▸ **BRIEF**: Format the items from the line with "gray arrow: moved 17 px left" up to and including the line with "black arrow: moved 3 px left, 3 px down" as a JSON list of strings, one string per line, leaving out blank lines.

▸ **RECORDED DATA**:
^^^^^^^^^^^^^^^^

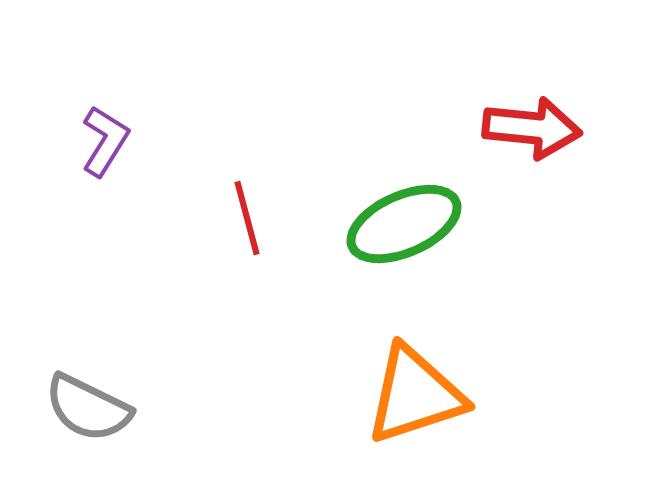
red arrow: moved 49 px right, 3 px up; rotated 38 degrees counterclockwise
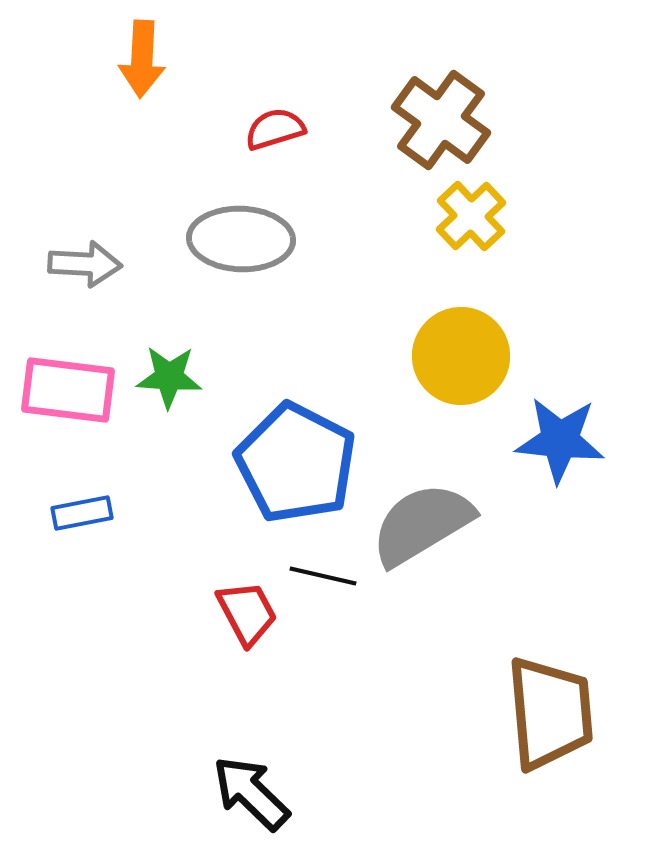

^^^^^^^^^^^^^^^^

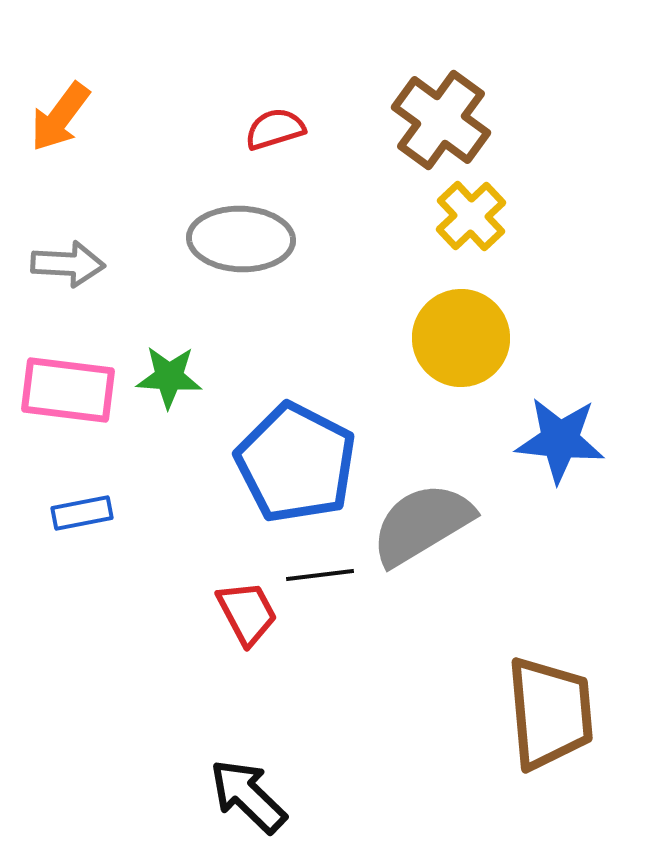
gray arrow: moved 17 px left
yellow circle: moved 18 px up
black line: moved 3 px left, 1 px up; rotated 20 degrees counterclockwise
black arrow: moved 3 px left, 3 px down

^^^^^^^^^^^^^^^^

▸ **SOLUTION TO THE EXERCISE**:
[
  "gray arrow: moved 17 px left",
  "yellow circle: moved 18 px up",
  "black line: moved 3 px left, 1 px up; rotated 20 degrees counterclockwise",
  "black arrow: moved 3 px left, 3 px down"
]